*** EXERCISE INPUT Section Begins ***
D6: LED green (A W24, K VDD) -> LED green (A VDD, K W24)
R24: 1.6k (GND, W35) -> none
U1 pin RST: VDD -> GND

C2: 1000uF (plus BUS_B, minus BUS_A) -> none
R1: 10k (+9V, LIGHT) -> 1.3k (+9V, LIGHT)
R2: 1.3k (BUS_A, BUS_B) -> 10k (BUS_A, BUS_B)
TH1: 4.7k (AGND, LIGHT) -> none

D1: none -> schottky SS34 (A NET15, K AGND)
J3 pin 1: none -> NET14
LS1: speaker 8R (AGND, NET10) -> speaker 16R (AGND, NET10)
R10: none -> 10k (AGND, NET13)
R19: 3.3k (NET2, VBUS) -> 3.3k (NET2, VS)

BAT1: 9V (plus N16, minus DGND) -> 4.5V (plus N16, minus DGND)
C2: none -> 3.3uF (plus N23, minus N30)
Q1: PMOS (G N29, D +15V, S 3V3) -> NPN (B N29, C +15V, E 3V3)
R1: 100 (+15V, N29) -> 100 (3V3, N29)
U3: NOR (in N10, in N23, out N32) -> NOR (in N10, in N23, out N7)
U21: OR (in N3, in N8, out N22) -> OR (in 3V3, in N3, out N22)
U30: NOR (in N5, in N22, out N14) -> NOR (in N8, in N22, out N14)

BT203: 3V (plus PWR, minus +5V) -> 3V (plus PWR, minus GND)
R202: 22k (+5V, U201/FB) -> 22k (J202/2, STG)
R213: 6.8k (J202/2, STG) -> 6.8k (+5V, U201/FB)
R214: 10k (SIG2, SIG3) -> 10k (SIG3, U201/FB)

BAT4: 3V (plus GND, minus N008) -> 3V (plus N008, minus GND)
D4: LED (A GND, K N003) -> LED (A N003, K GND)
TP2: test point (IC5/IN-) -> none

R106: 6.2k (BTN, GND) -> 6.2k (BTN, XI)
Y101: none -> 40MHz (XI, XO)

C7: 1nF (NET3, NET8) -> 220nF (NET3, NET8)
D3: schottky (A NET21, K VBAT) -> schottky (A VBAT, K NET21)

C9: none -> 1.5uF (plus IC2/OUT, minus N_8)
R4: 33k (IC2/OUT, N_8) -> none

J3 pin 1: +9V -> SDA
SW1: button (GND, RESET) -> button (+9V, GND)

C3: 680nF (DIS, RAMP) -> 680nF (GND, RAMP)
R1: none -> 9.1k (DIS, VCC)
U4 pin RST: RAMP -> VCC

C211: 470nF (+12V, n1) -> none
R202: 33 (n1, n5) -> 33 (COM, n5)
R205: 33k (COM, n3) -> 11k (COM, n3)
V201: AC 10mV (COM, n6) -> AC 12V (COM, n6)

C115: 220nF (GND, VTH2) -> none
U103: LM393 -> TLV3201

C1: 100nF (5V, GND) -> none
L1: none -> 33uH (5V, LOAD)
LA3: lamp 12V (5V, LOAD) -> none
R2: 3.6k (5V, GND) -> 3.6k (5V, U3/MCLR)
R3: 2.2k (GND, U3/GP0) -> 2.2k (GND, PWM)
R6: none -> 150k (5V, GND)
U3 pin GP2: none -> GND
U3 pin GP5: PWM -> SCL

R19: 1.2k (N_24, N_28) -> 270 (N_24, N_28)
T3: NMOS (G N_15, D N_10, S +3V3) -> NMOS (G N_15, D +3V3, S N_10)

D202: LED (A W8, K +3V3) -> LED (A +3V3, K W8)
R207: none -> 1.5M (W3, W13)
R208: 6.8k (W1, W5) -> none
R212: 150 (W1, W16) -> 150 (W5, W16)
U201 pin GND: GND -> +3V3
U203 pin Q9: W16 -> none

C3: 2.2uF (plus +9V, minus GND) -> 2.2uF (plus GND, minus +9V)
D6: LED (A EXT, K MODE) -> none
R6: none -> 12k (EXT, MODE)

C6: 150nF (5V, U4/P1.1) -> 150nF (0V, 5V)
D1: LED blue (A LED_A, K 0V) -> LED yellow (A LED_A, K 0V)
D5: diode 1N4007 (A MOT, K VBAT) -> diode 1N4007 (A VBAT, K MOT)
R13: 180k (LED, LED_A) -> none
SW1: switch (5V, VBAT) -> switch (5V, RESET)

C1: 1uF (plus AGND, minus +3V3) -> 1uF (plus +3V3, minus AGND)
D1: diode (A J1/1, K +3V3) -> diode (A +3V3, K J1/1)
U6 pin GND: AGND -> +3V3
*** EXERCISE INPUT Section Ends ***
◆ YOUR TASK ◆
Among the entries above, which lines include "MODE"? List them all.

◆ TASK ANSWER ◆
D6: LED (A EXT, K MODE) -> none
R6: none -> 12k (EXT, MODE)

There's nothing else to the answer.